What is being asked = Could you return all of the records exactly, minus their images?

Data supplied =
# # # # # # #

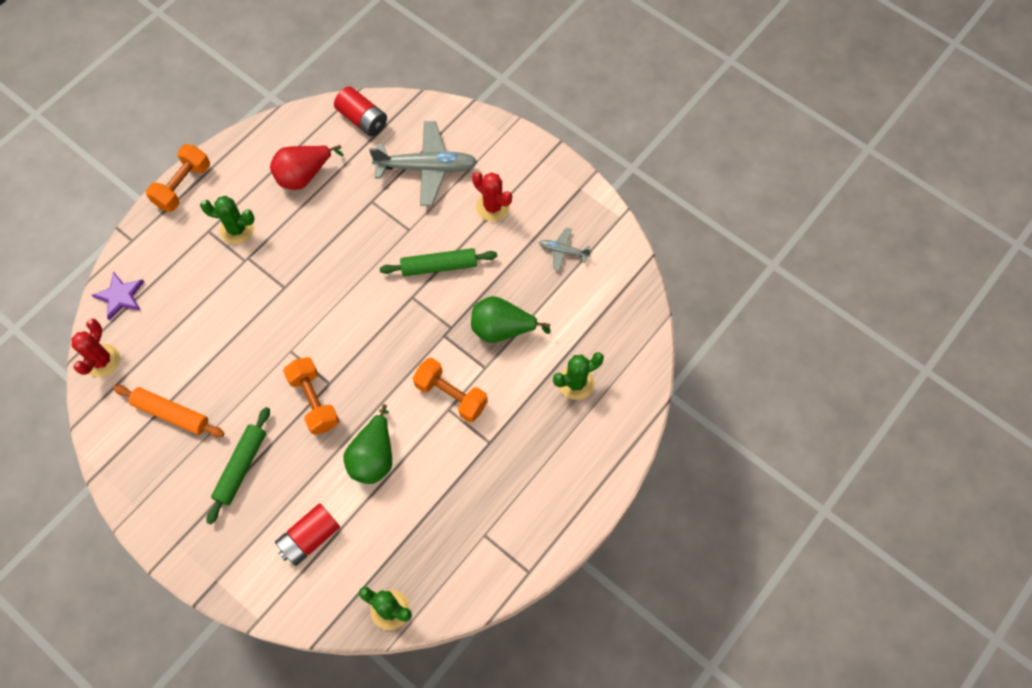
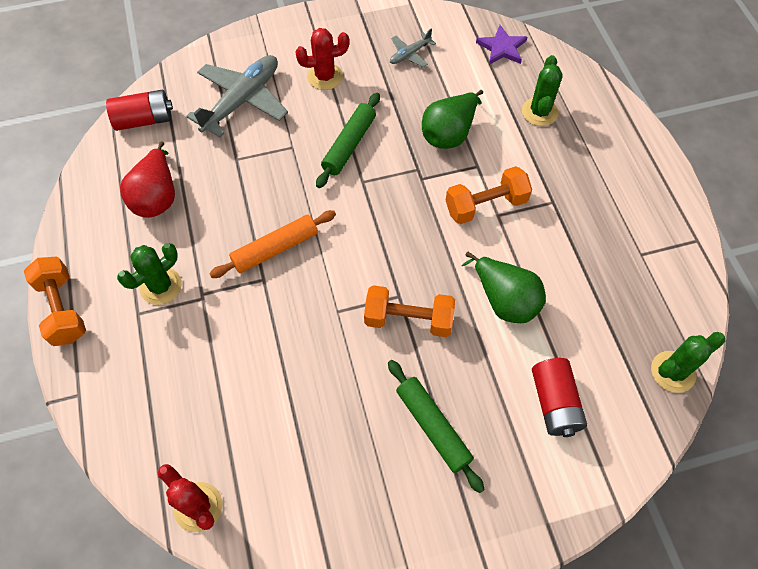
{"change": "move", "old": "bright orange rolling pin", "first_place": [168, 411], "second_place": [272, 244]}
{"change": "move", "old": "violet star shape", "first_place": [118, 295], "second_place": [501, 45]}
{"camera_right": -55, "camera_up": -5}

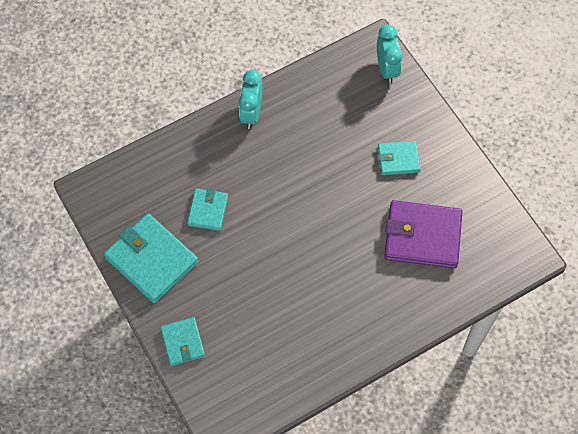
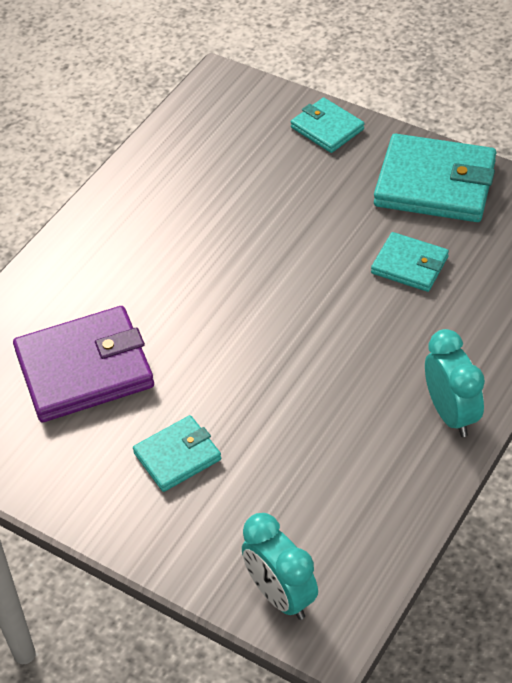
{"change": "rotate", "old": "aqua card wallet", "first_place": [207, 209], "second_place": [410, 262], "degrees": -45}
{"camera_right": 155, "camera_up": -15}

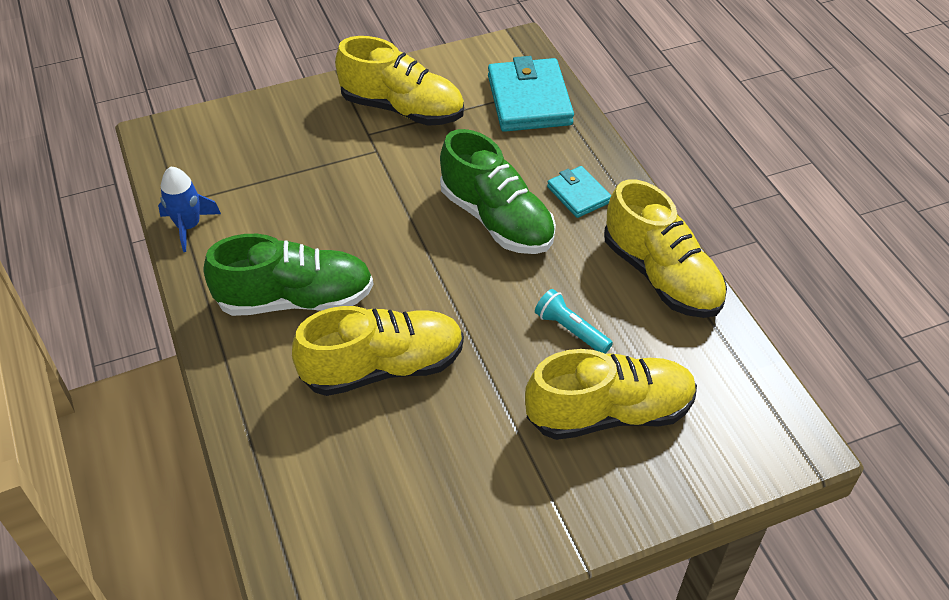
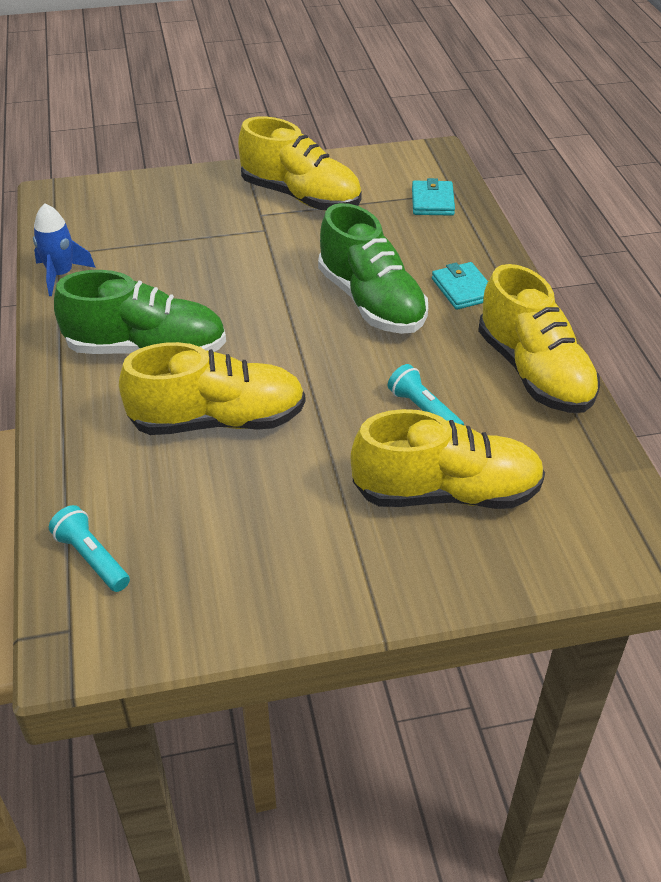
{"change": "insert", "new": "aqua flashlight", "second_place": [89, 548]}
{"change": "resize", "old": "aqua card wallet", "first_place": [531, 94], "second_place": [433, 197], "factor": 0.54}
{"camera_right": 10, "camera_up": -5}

# # # # # # #

Reply =
{"change": "move", "old": "bright orange rolling pin", "first_place": [168, 411], "second_place": [272, 244]}
{"change": "move", "old": "violet star shape", "first_place": [118, 295], "second_place": [501, 45]}
{"camera_right": -55, "camera_up": -5}

{"change": "rotate", "old": "aqua card wallet", "first_place": [207, 209], "second_place": [410, 262], "degrees": -45}
{"camera_right": 155, "camera_up": -15}

{"change": "insert", "new": "aqua flashlight", "second_place": [89, 548]}
{"change": "resize", "old": "aqua card wallet", "first_place": [531, 94], "second_place": [433, 197], "factor": 0.54}
{"camera_right": 10, "camera_up": -5}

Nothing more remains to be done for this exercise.